** Start DATA SHOWN **
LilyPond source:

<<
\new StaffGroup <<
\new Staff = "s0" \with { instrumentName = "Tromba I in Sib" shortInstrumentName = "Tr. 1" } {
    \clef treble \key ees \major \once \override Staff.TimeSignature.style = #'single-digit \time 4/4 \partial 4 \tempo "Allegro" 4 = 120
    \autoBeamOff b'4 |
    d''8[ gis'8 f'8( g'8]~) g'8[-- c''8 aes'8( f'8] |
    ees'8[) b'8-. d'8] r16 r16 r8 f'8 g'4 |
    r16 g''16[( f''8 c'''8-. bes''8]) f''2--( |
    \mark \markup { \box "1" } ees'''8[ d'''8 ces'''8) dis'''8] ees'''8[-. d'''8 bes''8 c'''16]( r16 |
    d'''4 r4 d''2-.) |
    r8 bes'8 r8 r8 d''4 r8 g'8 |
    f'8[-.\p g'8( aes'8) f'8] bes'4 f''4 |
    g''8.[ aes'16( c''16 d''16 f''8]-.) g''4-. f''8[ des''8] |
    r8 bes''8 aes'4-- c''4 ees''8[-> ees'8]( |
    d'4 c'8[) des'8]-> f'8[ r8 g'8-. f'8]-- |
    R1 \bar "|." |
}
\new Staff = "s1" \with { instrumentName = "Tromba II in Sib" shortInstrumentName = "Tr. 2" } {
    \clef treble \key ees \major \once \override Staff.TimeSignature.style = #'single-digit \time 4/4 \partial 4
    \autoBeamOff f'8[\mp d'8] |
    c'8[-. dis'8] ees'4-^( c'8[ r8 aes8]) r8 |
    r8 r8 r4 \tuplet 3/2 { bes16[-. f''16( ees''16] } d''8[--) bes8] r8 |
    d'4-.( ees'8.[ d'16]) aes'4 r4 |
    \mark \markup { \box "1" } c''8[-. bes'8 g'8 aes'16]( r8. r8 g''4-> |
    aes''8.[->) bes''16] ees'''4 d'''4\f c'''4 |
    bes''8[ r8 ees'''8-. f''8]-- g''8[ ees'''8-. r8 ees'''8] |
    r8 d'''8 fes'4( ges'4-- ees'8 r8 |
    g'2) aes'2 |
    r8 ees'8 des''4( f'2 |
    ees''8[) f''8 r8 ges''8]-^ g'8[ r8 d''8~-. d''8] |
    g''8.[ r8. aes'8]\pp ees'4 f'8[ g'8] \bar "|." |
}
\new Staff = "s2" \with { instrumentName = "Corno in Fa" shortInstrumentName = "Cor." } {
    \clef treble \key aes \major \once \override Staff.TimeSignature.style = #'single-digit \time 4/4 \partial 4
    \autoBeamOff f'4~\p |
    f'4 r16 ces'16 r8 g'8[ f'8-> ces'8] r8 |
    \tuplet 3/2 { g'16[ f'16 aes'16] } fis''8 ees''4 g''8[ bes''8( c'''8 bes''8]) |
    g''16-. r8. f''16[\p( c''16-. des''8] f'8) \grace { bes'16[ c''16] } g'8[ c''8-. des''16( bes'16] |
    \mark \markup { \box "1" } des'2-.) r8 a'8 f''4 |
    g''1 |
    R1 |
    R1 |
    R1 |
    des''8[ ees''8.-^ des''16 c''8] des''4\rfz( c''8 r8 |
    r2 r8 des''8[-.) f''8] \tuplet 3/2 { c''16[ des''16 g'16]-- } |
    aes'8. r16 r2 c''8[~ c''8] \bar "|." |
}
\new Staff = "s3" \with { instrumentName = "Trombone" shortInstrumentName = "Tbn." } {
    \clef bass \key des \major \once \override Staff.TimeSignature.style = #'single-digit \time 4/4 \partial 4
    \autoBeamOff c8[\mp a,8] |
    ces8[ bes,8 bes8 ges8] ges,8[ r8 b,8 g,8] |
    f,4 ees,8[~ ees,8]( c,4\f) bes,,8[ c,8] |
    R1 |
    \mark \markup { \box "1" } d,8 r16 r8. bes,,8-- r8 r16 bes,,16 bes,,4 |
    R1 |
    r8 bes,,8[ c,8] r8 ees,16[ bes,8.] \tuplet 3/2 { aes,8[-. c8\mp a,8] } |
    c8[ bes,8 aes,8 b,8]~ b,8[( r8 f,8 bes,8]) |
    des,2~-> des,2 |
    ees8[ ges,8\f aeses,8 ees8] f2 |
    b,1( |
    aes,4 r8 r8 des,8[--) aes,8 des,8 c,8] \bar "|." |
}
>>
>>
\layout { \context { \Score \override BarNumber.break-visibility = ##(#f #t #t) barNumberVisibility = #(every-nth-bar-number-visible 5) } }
** End DATA SHOWN **
PROBLEM DESCRIPTION → Report how many lines of the data above contain the string "tuplet". Give only the number.

RIGHT ANSWER → 4